## Directions
Please copy each line in the records below that contains the string "minus".

## Revision comparison data
-------

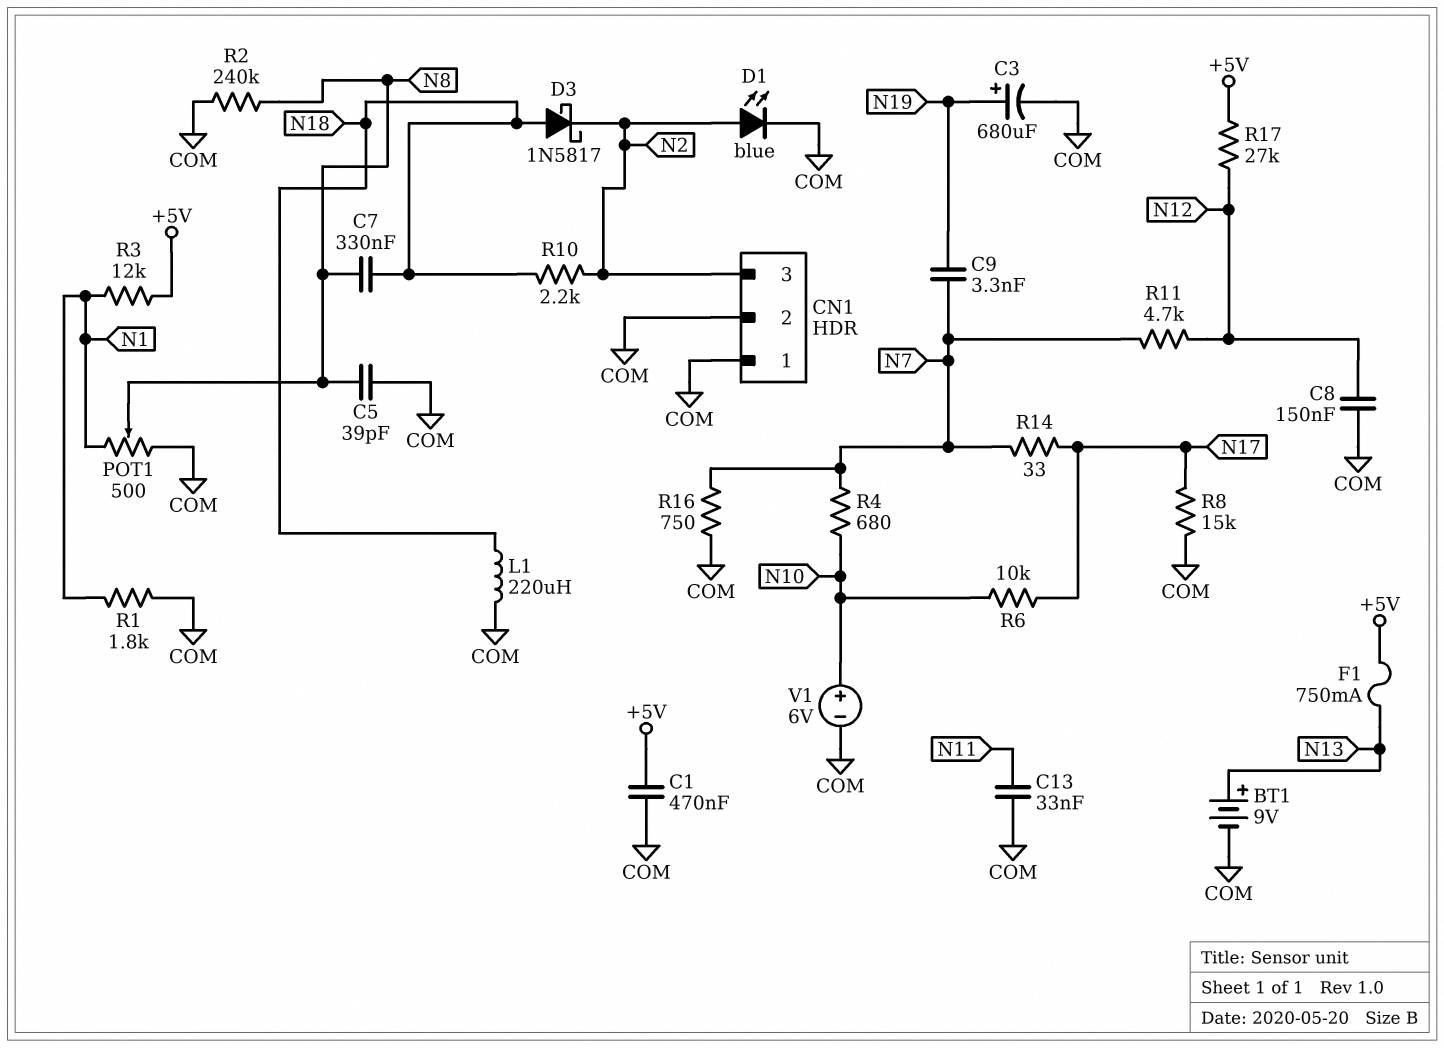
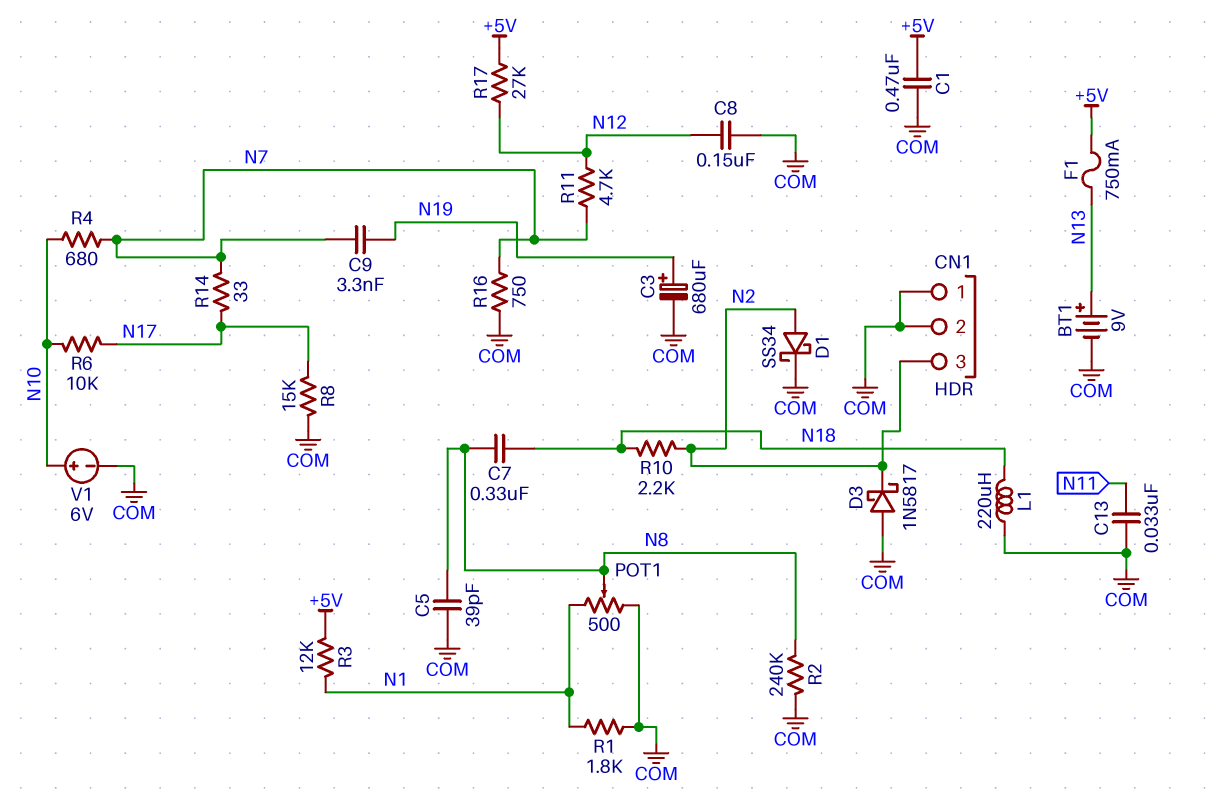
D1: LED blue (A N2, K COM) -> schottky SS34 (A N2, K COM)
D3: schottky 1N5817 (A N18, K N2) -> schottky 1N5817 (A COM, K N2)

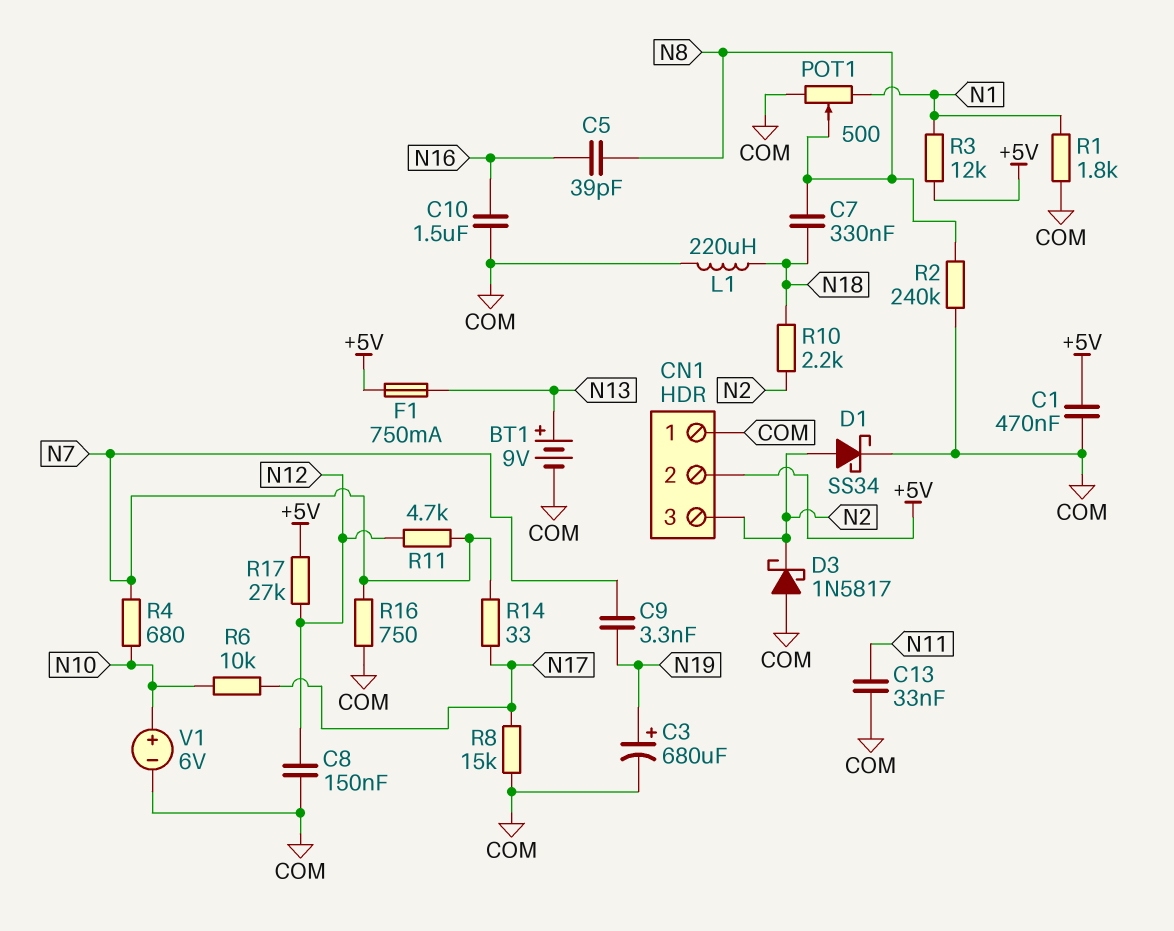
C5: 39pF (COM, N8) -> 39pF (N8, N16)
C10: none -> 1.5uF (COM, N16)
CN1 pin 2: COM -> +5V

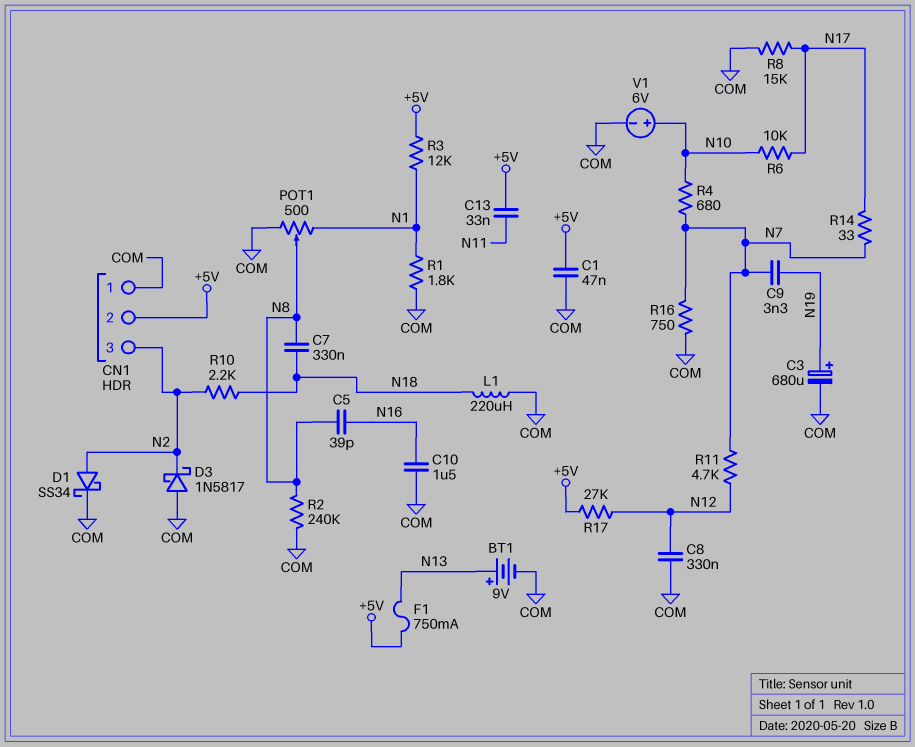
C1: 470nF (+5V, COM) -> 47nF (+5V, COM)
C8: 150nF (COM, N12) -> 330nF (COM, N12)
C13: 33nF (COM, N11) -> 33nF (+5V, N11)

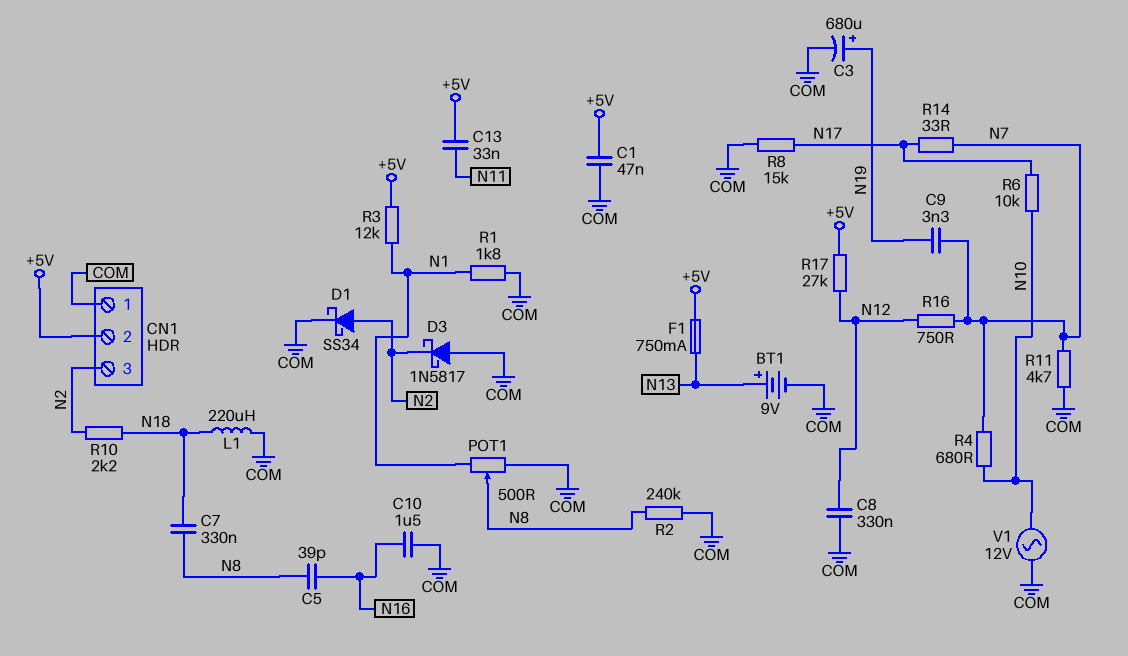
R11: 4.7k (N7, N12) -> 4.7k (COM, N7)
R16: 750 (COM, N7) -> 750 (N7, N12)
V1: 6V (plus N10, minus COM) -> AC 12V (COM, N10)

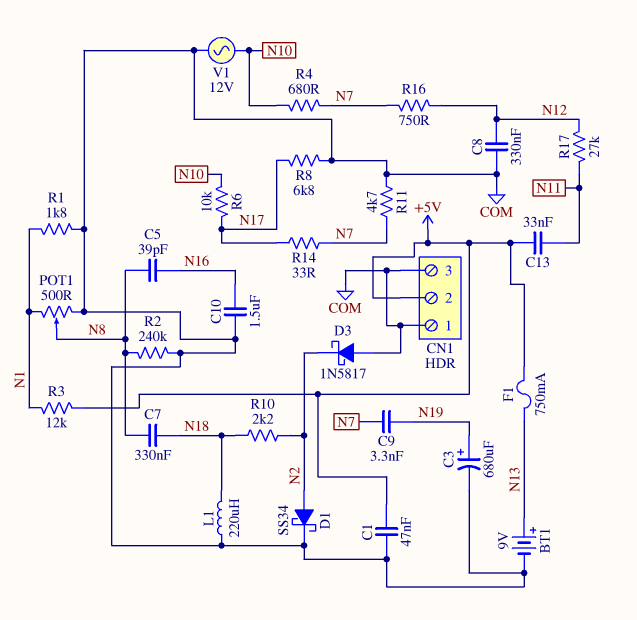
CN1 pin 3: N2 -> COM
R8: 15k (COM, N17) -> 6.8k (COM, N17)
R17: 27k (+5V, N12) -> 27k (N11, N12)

-------

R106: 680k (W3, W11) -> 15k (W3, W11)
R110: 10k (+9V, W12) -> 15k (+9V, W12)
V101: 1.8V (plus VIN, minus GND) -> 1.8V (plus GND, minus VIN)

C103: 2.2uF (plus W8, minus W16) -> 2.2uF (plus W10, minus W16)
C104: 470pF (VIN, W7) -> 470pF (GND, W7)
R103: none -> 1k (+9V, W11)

-------

## Result of this task
V1: 6V (plus N10, minus COM) -> AC 12V (COM, N10)
V101: 1.8V (plus VIN, minus GND) -> 1.8V (plus GND, minus VIN)
C103: 2.2uF (plus W8, minus W16) -> 2.2uF (plus W10, minus W16)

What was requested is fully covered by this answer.